## DATA SECTION
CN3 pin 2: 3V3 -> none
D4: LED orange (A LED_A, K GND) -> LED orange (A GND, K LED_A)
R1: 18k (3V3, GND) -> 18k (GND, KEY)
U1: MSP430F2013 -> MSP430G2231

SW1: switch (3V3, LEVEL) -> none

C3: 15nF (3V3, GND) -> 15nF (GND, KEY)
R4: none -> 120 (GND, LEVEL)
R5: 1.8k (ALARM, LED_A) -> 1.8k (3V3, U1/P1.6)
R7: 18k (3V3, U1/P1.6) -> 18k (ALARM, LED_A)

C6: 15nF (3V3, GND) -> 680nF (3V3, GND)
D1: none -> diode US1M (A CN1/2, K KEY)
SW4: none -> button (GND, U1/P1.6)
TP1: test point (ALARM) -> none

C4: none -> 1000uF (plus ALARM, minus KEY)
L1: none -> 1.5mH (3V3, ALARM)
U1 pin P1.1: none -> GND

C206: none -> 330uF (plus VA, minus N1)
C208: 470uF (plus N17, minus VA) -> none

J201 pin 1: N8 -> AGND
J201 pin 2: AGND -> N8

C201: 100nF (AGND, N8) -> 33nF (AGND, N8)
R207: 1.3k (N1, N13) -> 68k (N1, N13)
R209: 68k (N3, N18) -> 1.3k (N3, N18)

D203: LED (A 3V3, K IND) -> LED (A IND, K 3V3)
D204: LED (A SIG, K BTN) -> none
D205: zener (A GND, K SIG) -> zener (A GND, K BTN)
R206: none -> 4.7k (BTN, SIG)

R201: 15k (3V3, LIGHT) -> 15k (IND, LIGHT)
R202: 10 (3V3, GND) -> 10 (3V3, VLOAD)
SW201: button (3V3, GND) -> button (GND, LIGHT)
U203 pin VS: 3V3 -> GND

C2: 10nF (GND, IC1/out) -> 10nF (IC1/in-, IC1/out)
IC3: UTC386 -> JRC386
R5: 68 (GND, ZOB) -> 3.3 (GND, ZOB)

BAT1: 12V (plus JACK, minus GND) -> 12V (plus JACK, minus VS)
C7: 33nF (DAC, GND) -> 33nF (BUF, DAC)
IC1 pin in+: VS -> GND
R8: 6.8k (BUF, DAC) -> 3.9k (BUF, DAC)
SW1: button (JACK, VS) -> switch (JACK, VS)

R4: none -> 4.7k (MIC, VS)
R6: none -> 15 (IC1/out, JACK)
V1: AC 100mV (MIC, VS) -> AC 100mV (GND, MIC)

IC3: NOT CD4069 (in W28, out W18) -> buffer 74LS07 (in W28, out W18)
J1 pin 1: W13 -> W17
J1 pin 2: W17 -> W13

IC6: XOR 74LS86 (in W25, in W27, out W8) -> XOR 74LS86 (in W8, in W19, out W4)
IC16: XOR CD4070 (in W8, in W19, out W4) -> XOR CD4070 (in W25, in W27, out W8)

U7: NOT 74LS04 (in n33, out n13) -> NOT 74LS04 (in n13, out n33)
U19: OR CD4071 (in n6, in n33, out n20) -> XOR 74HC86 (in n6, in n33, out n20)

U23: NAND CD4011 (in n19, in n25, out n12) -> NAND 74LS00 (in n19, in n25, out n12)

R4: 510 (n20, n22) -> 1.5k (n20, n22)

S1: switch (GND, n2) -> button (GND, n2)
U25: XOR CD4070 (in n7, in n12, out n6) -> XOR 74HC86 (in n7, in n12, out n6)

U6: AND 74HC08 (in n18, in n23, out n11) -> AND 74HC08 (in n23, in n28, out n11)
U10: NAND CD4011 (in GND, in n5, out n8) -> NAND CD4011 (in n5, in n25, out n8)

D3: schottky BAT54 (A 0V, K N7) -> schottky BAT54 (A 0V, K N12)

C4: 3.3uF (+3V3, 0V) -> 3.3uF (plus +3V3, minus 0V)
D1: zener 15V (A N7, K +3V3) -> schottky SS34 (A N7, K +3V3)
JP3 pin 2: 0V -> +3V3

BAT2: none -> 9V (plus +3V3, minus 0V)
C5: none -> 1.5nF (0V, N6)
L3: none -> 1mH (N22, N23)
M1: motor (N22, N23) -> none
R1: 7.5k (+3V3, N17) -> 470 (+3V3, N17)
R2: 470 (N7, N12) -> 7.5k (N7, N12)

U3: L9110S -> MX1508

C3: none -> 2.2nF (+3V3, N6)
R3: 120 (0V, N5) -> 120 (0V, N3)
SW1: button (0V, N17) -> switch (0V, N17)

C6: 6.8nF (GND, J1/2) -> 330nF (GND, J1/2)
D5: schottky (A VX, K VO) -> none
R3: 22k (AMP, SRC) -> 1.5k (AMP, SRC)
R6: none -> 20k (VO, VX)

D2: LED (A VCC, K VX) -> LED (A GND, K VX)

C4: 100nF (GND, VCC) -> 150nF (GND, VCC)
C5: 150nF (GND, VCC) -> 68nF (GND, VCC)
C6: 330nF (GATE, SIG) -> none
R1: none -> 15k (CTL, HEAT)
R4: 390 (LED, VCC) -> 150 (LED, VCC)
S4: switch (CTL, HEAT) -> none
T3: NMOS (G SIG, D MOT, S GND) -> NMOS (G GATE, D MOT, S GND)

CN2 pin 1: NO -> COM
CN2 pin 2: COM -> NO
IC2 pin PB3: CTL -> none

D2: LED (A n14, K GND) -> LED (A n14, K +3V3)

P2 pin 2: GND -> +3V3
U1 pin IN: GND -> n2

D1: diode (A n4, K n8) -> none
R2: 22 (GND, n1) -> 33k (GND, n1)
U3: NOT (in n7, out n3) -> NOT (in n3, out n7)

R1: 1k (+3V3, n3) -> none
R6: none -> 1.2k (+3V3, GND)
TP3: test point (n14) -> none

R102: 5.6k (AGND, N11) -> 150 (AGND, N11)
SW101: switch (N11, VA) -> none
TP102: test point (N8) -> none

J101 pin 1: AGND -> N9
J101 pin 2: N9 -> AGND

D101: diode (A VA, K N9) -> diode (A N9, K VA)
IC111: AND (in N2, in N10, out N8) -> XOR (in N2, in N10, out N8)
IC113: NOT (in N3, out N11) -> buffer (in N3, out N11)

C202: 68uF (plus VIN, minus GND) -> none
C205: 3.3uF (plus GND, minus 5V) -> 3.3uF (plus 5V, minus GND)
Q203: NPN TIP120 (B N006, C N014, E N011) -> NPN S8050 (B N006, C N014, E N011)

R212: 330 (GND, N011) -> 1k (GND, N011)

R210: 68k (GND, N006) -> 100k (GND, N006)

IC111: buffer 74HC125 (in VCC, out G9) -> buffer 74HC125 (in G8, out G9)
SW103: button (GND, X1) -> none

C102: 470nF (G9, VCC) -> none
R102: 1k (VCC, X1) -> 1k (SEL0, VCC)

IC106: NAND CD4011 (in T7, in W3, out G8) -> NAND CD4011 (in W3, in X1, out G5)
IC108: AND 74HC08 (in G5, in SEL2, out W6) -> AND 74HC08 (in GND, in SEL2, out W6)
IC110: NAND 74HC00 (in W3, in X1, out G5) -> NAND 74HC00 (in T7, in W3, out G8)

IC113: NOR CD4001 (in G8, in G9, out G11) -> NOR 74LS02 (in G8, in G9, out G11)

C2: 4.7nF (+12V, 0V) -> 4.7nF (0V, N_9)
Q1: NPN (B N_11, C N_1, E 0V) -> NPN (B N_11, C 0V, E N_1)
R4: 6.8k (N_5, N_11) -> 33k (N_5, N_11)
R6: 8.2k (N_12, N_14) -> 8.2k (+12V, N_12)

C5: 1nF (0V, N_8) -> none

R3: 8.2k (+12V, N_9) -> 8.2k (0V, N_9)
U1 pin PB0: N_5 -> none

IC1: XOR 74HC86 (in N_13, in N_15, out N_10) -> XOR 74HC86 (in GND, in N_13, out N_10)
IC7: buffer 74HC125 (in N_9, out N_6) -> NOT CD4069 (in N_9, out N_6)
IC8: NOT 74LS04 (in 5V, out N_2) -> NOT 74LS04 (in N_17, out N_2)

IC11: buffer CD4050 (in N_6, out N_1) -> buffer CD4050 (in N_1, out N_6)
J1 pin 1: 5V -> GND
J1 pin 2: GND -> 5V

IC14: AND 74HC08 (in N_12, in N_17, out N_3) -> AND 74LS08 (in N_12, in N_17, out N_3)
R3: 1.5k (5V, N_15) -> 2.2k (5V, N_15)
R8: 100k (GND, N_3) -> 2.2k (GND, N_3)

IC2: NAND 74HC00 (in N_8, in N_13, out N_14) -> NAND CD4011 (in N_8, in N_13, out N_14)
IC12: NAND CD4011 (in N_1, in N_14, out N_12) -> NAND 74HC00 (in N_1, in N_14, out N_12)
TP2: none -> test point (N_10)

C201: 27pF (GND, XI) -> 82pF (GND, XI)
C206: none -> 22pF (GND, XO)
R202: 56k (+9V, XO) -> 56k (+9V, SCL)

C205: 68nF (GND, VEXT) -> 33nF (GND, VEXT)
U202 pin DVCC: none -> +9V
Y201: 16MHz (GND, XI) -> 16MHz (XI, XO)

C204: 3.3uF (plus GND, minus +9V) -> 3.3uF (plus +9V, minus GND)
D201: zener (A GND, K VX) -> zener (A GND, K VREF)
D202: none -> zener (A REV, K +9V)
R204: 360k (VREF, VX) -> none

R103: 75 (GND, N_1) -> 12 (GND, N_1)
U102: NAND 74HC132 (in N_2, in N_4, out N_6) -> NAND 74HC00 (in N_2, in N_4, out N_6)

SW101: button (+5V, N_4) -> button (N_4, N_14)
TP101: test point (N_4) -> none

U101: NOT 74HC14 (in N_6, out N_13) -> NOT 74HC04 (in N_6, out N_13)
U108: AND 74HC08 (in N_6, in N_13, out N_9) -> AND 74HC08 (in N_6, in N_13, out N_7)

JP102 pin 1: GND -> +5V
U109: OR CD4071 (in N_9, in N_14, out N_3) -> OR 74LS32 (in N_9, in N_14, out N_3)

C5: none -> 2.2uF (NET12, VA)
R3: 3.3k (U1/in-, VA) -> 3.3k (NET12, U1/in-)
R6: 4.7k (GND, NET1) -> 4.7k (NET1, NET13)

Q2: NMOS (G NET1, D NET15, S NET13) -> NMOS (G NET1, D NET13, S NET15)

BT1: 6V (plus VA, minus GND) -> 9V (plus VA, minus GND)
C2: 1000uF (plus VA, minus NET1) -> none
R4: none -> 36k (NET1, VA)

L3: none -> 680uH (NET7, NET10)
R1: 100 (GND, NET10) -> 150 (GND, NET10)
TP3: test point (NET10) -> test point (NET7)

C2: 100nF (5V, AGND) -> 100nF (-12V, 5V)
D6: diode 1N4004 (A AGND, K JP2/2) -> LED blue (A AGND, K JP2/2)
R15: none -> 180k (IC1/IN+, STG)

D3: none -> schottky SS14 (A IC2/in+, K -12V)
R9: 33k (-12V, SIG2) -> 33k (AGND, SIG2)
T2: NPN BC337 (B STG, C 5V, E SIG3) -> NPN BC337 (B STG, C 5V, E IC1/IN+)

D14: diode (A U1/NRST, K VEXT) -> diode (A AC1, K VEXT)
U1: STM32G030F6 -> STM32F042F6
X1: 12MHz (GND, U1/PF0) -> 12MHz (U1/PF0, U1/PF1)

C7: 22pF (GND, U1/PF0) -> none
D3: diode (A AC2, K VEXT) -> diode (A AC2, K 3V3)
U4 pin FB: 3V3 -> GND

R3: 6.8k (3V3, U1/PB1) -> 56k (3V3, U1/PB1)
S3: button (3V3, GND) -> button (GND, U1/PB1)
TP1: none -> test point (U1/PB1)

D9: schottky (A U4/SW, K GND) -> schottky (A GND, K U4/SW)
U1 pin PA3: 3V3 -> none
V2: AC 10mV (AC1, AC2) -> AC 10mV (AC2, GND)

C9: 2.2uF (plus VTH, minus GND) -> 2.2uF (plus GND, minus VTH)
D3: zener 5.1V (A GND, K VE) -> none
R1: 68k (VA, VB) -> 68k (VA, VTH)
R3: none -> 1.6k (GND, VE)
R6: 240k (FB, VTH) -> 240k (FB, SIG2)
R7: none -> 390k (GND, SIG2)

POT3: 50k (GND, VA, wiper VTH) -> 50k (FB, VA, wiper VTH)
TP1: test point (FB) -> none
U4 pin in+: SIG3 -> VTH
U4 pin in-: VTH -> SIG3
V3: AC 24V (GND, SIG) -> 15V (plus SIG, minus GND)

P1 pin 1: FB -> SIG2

## ASSIGNMENT
From the records above, extract exactly and only the lines that begin at the line with "C208: 470uF (plus N17, minus VA) -> none" and stop after the line with "J1 pin 2: W17 -> W13".

## TASK ANSWER
C208: 470uF (plus N17, minus VA) -> none

J201 pin 1: N8 -> AGND
J201 pin 2: AGND -> N8

C201: 100nF (AGND, N8) -> 33nF (AGND, N8)
R207: 1.3k (N1, N13) -> 68k (N1, N13)
R209: 68k (N3, N18) -> 1.3k (N3, N18)

D203: LED (A 3V3, K IND) -> LED (A IND, K 3V3)
D204: LED (A SIG, K BTN) -> none
D205: zener (A GND, K SIG) -> zener (A GND, K BTN)
R206: none -> 4.7k (BTN, SIG)

R201: 15k (3V3, LIGHT) -> 15k (IND, LIGHT)
R202: 10 (3V3, GND) -> 10 (3V3, VLOAD)
SW201: button (3V3, GND) -> button (GND, LIGHT)
U203 pin VS: 3V3 -> GND

C2: 10nF (GND, IC1/out) -> 10nF (IC1/in-, IC1/out)
IC3: UTC386 -> JRC386
R5: 68 (GND, ZOB) -> 3.3 (GND, ZOB)

BAT1: 12V (plus JACK, minus GND) -> 12V (plus JACK, minus VS)
C7: 33nF (DAC, GND) -> 33nF (BUF, DAC)
IC1 pin in+: VS -> GND
R8: 6.8k (BUF, DAC) -> 3.9k (BUF, DAC)
SW1: button (JACK, VS) -> switch (JACK, VS)

R4: none -> 4.7k (MIC, VS)
R6: none -> 15 (IC1/out, JACK)
V1: AC 100mV (MIC, VS) -> AC 100mV (GND, MIC)

IC3: NOT CD4069 (in W28, out W18) -> buffer 74LS07 (in W28, out W18)
J1 pin 1: W13 -> W17
J1 pin 2: W17 -> W13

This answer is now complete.